Source data
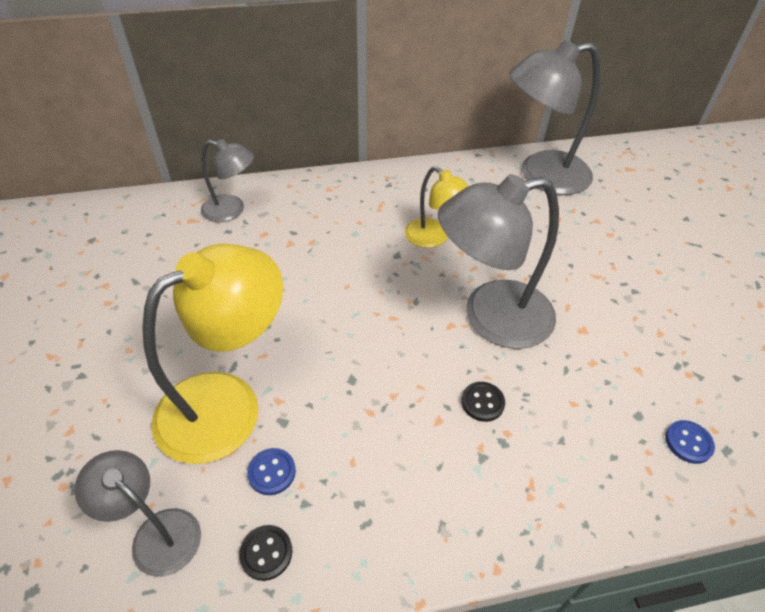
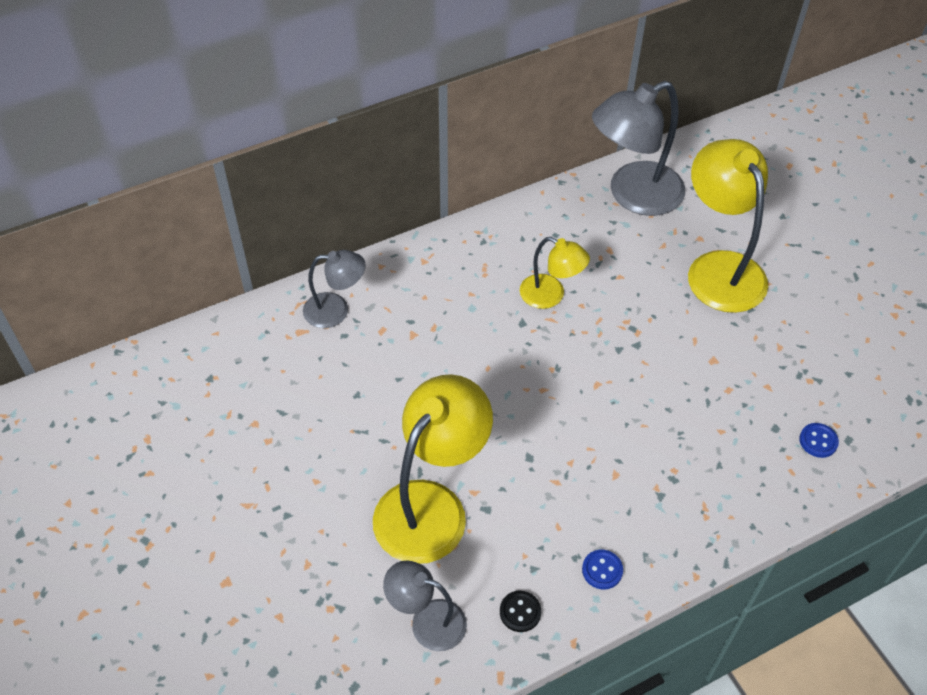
camera: 15 degrees left, 5 degrees up
blue button [247,448,296,495] -> blue button moved to [582,550,623,589]
grey lamp [438,174,559,349] -> none
black button [461,382,505,422] -> none
none -> yellow lamp [688,139,768,313]

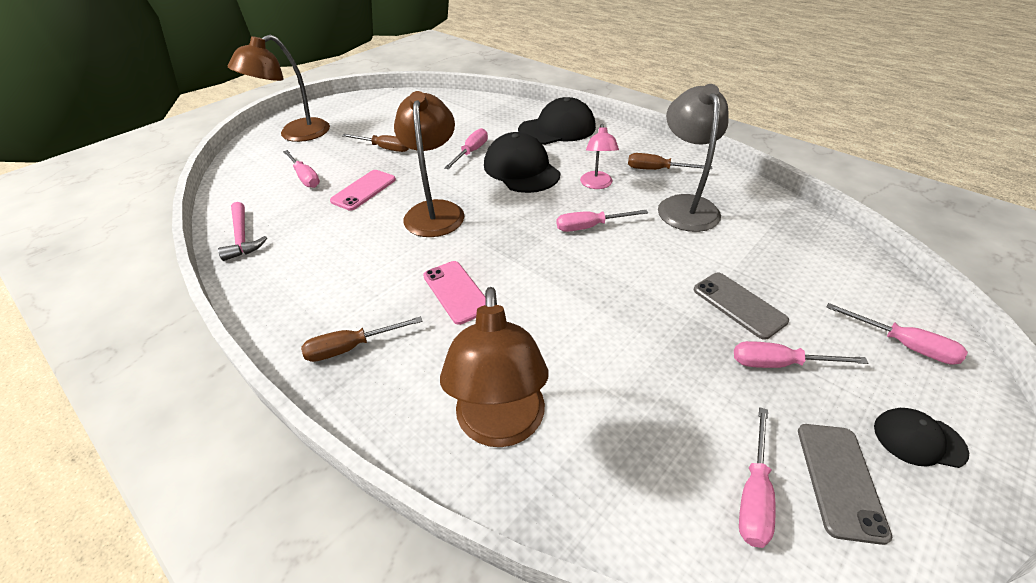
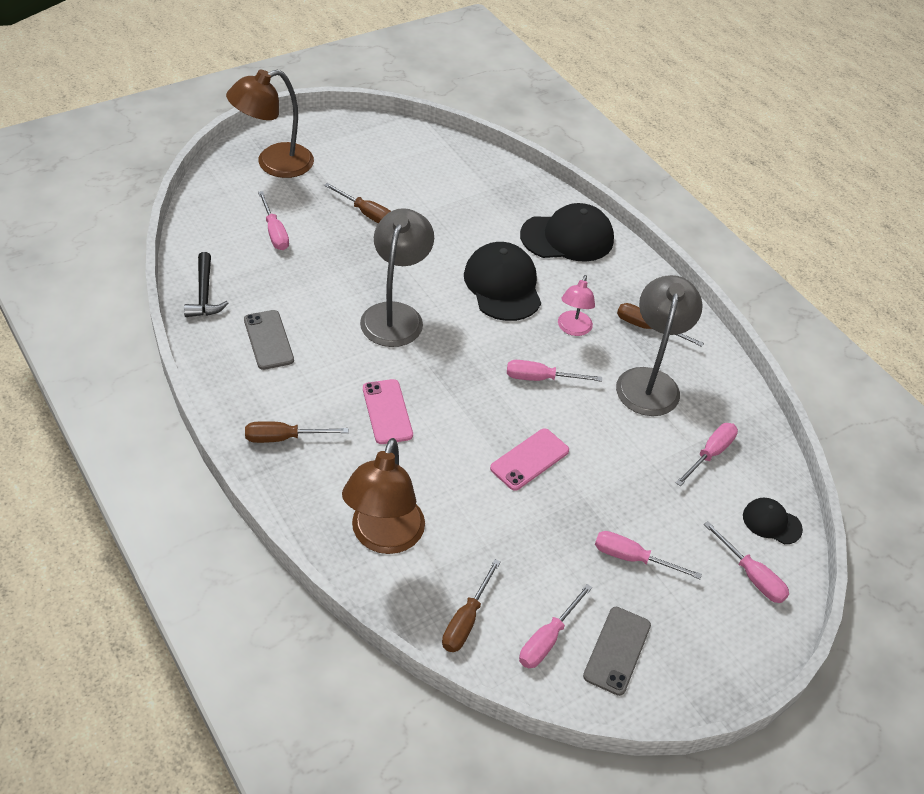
camera: 10 degrees right, 5 degrees up
pink hammer [218,202,267,261] -> black hammer [184,252,229,317]
pink phone [330,170,396,211] -> pink phone moved to [490,428,569,491]
brown lamp [394,91,464,237] -> grey lamp [360,208,434,347]
pink screwdriver [444,128,488,169] -> pink screwdriver moved to [675,423,738,486]
grey phone [694,273,789,340] -> grey phone moved to [244,310,294,370]
black cap [874,408,969,468] -> black cap moved to [743,498,803,544]
none -> brown screwdriver [442,559,501,652]

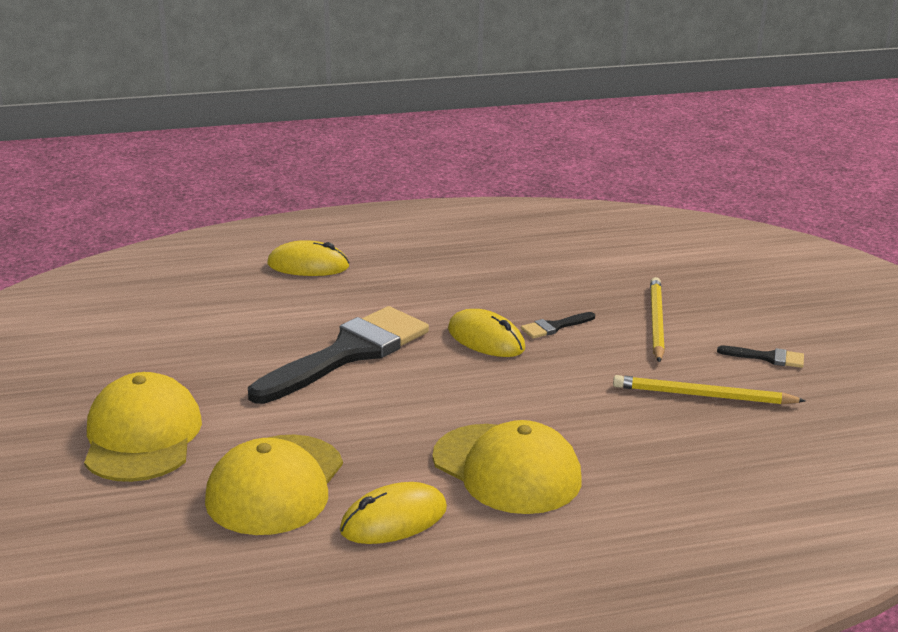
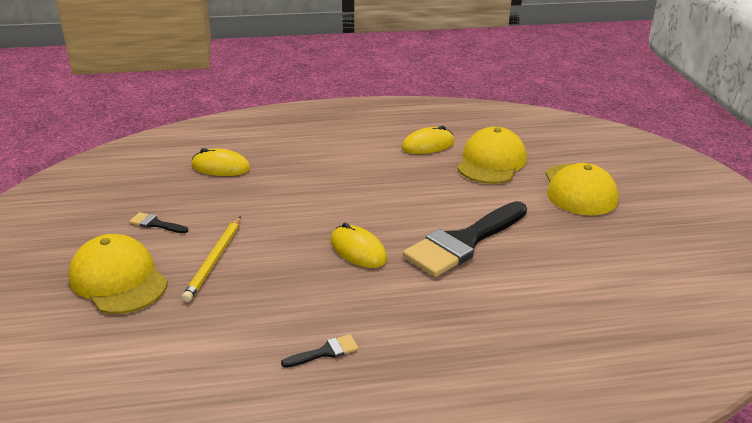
camera: 175 degrees left, 5 degrees up
yellow mouse [267,240,349,276] -> yellow mouse moved to [191,148,250,176]
yellow cap [433,420,582,514] -> yellow cap moved to [69,234,168,314]
black brush [521,312,595,339] -> black brush moved to [281,334,359,368]
yellow pencil [613,375,806,404] -> none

What this task involves —
Would you repeat exactly, and only, the lines from the start of the records above through the line containing "brown lamp [394,91,464,237]", with the pictures omitted?

Response to the task —
camera: 15 degrees left, 5 degrees up
blue button [247,448,296,495] -> blue button moved to [582,550,623,589]
grey lamp [438,174,559,349] -> none
black button [461,382,505,422] -> none
none -> yellow lamp [688,139,768,313]

camera: 10 degrees right, 5 degrees up
pink hammer [218,202,267,261] -> black hammer [184,252,229,317]
pink phone [330,170,396,211] -> pink phone moved to [490,428,569,491]
brown lamp [394,91,464,237] -> grey lamp [360,208,434,347]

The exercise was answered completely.